§ **INFORMATION PROVIDED**:
━━━━

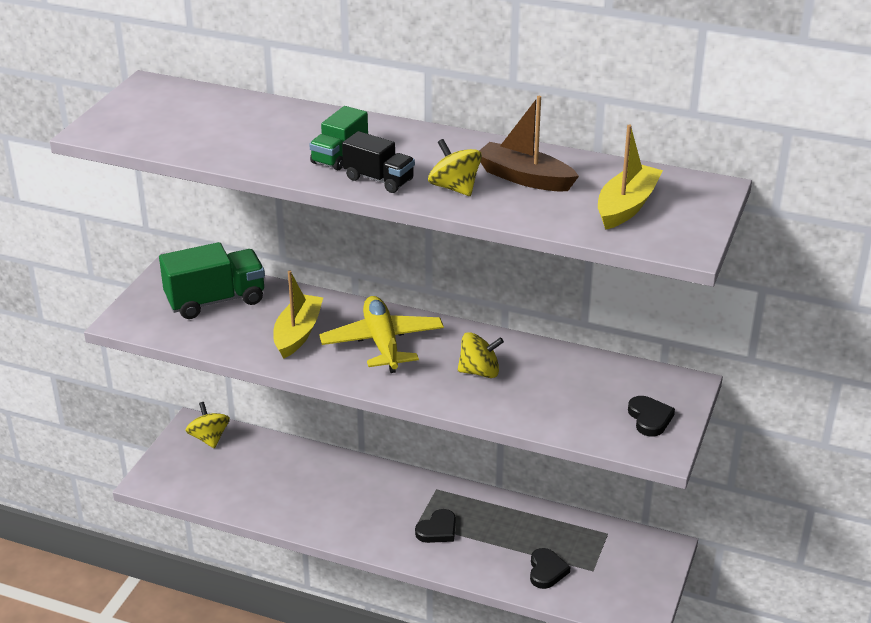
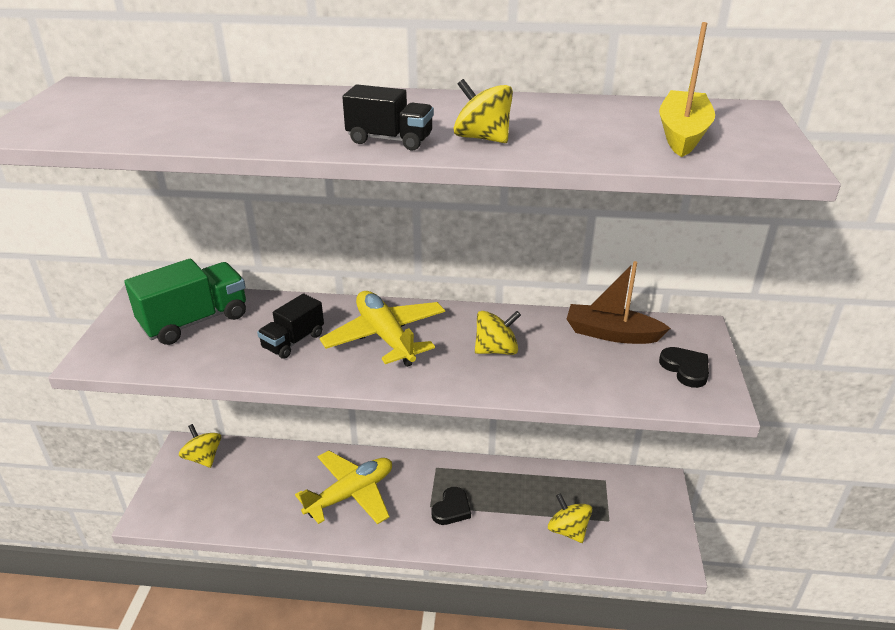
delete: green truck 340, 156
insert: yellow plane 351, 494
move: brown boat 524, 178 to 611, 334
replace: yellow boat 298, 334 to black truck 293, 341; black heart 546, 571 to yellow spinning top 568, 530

━━━━

§ **PROBLEM TO WORK ON**: Your reply should consist of one number: how many lines of the material above include the word "boat".

§ **EXPECTED ANSWER**: 2